'''
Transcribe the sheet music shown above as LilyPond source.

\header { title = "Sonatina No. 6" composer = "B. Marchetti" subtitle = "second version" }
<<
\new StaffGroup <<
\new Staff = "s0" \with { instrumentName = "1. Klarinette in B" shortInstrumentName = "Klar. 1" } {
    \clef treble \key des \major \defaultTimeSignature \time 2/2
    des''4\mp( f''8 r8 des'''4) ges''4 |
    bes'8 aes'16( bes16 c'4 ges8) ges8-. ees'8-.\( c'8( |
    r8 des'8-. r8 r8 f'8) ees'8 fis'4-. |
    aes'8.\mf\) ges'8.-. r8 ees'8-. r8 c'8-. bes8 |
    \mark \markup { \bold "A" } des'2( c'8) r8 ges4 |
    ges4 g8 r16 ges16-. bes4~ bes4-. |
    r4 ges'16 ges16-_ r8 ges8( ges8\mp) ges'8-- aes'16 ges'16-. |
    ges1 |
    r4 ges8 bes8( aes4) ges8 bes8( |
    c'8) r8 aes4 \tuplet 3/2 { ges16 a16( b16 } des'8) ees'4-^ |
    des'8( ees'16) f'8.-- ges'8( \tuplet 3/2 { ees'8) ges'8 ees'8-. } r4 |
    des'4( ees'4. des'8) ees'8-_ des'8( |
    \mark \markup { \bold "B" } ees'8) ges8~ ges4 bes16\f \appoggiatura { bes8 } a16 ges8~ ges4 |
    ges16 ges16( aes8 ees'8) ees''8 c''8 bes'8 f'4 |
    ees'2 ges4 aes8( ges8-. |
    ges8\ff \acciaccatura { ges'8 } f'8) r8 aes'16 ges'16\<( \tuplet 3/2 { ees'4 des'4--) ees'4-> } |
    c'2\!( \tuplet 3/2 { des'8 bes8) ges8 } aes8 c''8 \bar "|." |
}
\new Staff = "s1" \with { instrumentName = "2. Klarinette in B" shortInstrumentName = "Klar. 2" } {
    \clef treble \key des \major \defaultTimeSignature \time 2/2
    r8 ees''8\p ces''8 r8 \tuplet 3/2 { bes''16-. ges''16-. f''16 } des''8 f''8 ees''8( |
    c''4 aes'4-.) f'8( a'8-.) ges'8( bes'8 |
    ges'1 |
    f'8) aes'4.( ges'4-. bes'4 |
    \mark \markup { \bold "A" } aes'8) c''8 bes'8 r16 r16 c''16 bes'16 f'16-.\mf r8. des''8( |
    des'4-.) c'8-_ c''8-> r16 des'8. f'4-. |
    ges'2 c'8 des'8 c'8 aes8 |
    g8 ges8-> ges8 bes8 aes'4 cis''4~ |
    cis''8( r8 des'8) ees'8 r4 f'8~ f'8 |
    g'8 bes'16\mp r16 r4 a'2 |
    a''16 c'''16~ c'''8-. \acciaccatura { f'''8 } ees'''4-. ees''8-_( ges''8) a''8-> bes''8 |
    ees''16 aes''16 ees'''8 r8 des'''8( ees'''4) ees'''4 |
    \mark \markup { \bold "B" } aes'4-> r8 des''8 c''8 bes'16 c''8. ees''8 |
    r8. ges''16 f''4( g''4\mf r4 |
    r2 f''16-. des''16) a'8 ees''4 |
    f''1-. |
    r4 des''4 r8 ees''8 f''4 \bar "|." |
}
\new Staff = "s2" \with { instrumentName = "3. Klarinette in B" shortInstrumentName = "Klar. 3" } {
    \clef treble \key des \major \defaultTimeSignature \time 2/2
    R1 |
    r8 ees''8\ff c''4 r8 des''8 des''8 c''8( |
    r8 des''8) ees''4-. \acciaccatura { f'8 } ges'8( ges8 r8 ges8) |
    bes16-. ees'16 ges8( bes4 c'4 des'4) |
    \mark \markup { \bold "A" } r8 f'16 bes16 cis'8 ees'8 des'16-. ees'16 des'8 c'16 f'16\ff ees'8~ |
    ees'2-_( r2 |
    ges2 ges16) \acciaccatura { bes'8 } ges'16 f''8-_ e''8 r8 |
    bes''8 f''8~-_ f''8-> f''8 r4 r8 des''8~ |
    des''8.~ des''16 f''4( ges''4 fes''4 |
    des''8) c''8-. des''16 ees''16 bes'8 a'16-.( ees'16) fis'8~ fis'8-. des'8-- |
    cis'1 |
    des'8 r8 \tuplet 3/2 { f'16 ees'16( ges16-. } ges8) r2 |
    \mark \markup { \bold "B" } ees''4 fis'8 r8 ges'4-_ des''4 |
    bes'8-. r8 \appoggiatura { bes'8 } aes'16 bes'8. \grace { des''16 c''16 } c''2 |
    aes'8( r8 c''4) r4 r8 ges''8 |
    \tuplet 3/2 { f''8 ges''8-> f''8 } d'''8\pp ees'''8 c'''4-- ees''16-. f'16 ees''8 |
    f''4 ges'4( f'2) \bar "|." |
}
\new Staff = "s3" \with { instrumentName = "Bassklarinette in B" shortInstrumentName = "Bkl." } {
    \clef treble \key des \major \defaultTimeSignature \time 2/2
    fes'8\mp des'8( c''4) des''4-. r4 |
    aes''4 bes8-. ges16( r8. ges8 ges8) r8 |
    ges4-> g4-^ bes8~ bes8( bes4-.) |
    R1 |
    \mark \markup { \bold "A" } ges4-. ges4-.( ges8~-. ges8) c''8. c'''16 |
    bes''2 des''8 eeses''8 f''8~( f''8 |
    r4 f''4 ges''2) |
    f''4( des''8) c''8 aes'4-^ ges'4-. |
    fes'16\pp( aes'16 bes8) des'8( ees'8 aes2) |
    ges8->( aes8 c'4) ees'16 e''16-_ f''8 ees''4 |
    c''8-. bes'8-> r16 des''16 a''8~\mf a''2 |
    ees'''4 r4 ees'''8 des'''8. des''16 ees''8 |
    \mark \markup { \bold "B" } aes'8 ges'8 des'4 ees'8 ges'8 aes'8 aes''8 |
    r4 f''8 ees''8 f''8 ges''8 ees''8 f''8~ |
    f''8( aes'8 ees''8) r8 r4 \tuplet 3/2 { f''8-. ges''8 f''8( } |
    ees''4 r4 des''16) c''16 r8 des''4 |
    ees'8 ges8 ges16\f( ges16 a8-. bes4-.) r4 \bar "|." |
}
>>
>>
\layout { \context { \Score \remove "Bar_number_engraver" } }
'''
GOAL: Can you pull out every line in the entries above that contains the string "instrumentName"?

ANSWER TO THE TASK:
\new Staff = "s0" \with { instrumentName = "1. Klarinette in B" shortInstrumentName = "Klar. 1" } {
\new Staff = "s1" \with { instrumentName = "2. Klarinette in B" shortInstrumentName = "Klar. 2" } {
\new Staff = "s2" \with { instrumentName = "3. Klarinette in B" shortInstrumentName = "Klar. 3" } {
\new Staff = "s3" \with { instrumentName = "Bassklarinette in B" shortInstrumentName = "Bkl." } {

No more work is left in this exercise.